◆ Goal of the exercise:
Print every entry below again exactly as written, skipping the pictures.

◆ Shape state change listings:
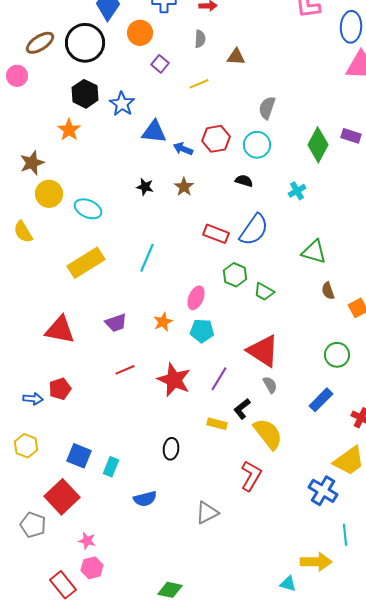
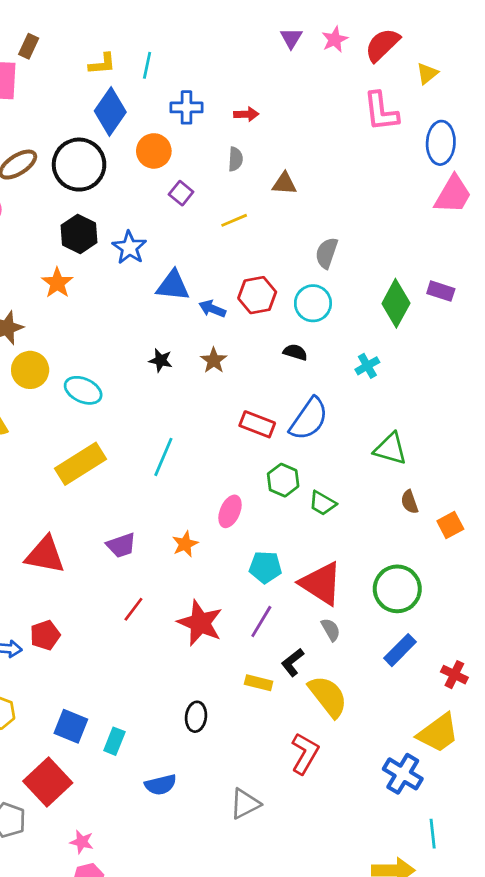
cyan pentagon: (202, 331) -> (265, 567), moved
green circle: (337, 355) -> (397, 589), moved, size x1.4
red line: (125, 370) -> (133, 609), turned -30

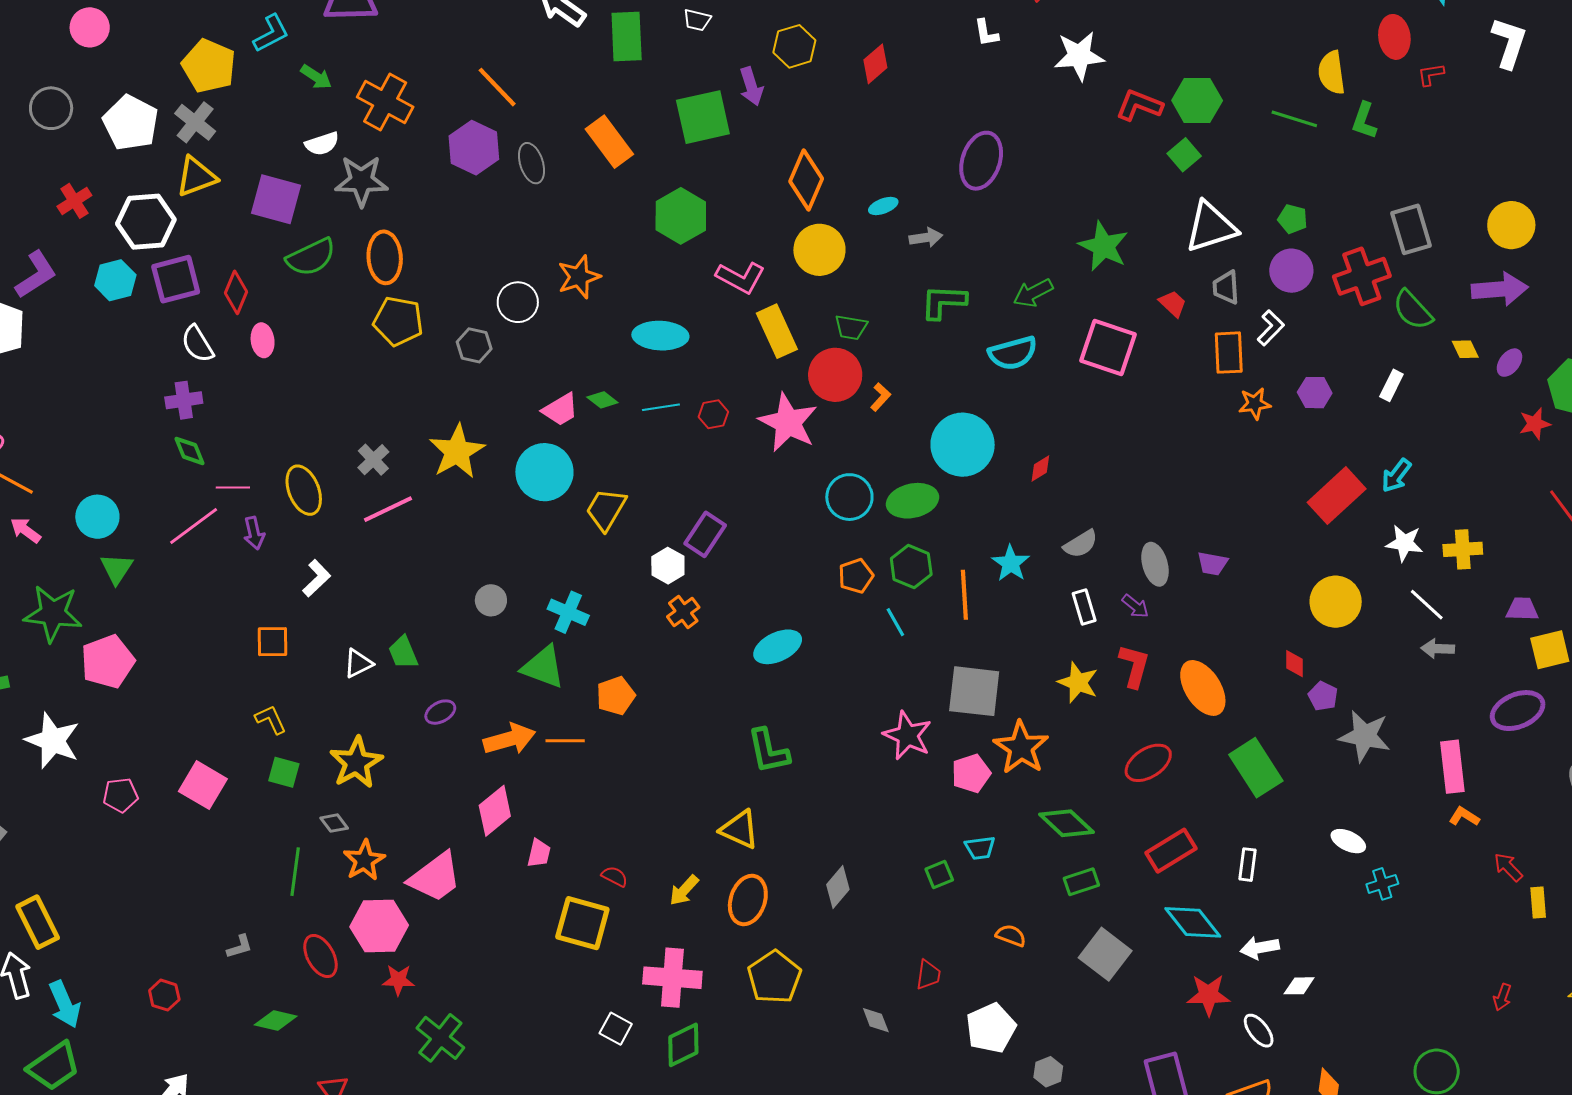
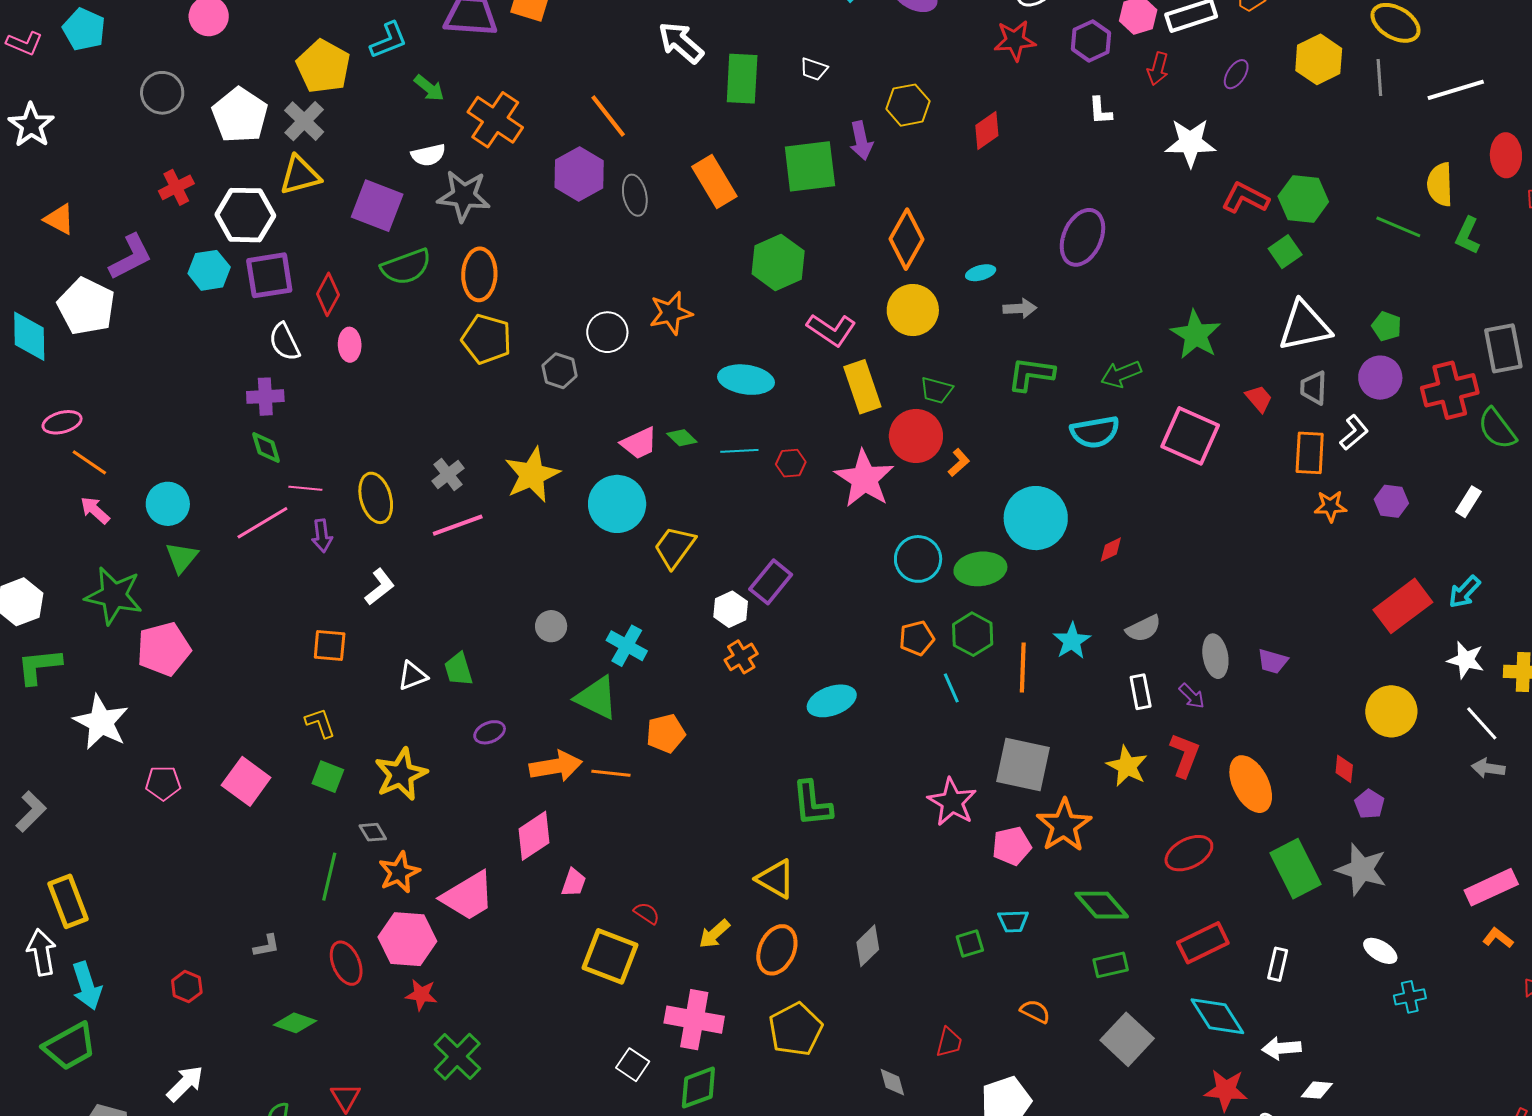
gray star: (1365, 736) -> (1362, 869), moved
pink rectangle: (1452, 767) -> (1491, 887), turned 66

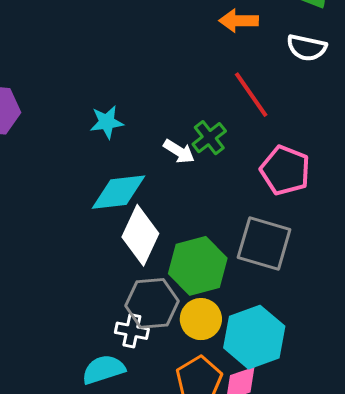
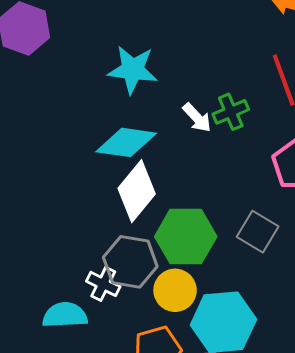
cyan star: (107, 122) -> (133, 70), size x1.4
gray square: (264, 243) -> (258, 232), size x0.7

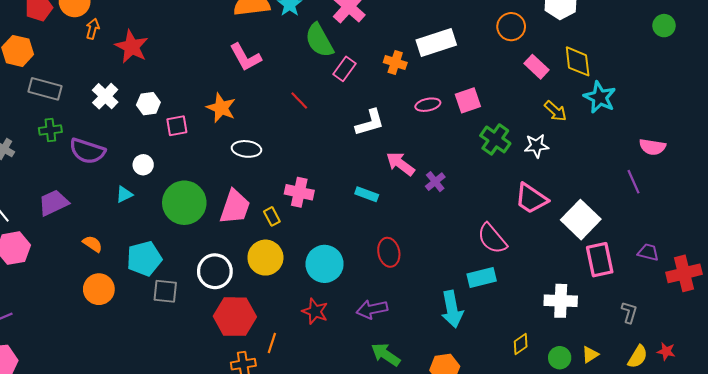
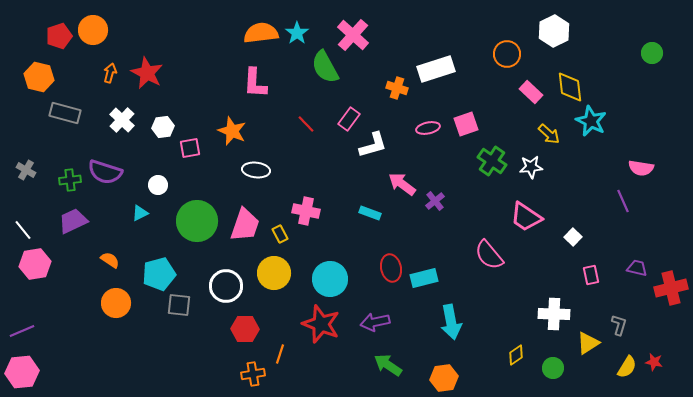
orange arrow: (93, 29) -> (110, 73), moved
pink L-shape: (245, 57) -> (255, 83), turned 32
pink rectangle: (345, 69) -> (349, 119), moved
green cross: (50, 130) -> (70, 180), moved
white square: (581, 220) -> (573, 237), size x0.5
pink rectangle: (600, 260) -> (591, 275), size x0.6
cyan rectangle: (482, 278) -> (424, 278), moved
red star: (315, 311) -> (321, 324), size x1.5
red hexagon: (235, 317) -> (245, 329), size x0.7
yellow triangle: (590, 355) -> (588, 343), moved, size x1.4

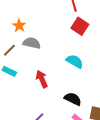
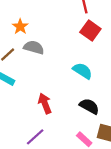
red arrow: (42, 79) -> (45, 103), moved
black semicircle: (73, 99) -> (89, 106), moved

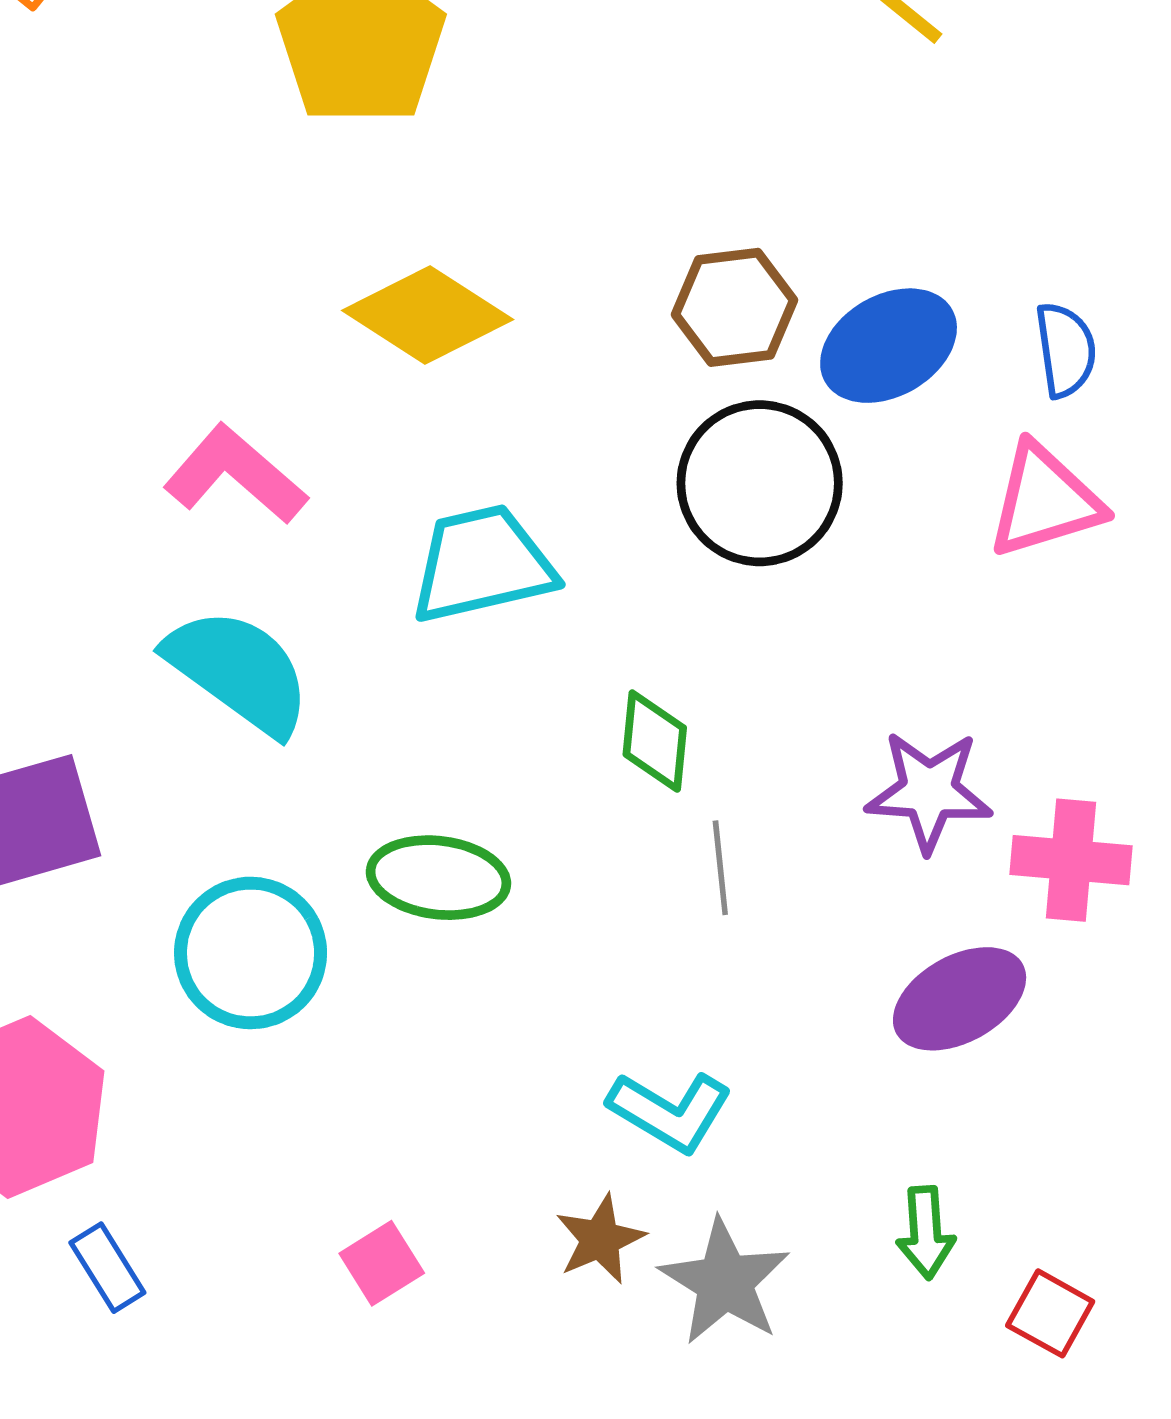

◆ Finished task:
cyan pentagon: (202, 331) -> (265, 567), moved
green circle: (337, 355) -> (397, 589), moved, size x1.4
red line: (125, 370) -> (133, 609), turned -30

gray star: (1365, 736) -> (1362, 869), moved
pink rectangle: (1452, 767) -> (1491, 887), turned 66

cyan star: (107, 122) -> (133, 70), size x1.4
gray square: (264, 243) -> (258, 232), size x0.7

orange arrow: (93, 29) -> (110, 73), moved
pink L-shape: (245, 57) -> (255, 83), turned 32
pink rectangle: (345, 69) -> (349, 119), moved
green cross: (50, 130) -> (70, 180), moved
white square: (581, 220) -> (573, 237), size x0.5
pink rectangle: (600, 260) -> (591, 275), size x0.6
cyan rectangle: (482, 278) -> (424, 278), moved
red star: (315, 311) -> (321, 324), size x1.5
red hexagon: (235, 317) -> (245, 329), size x0.7
yellow triangle: (590, 355) -> (588, 343), moved, size x1.4

red arrow: (42, 79) -> (45, 103), moved
black semicircle: (73, 99) -> (89, 106), moved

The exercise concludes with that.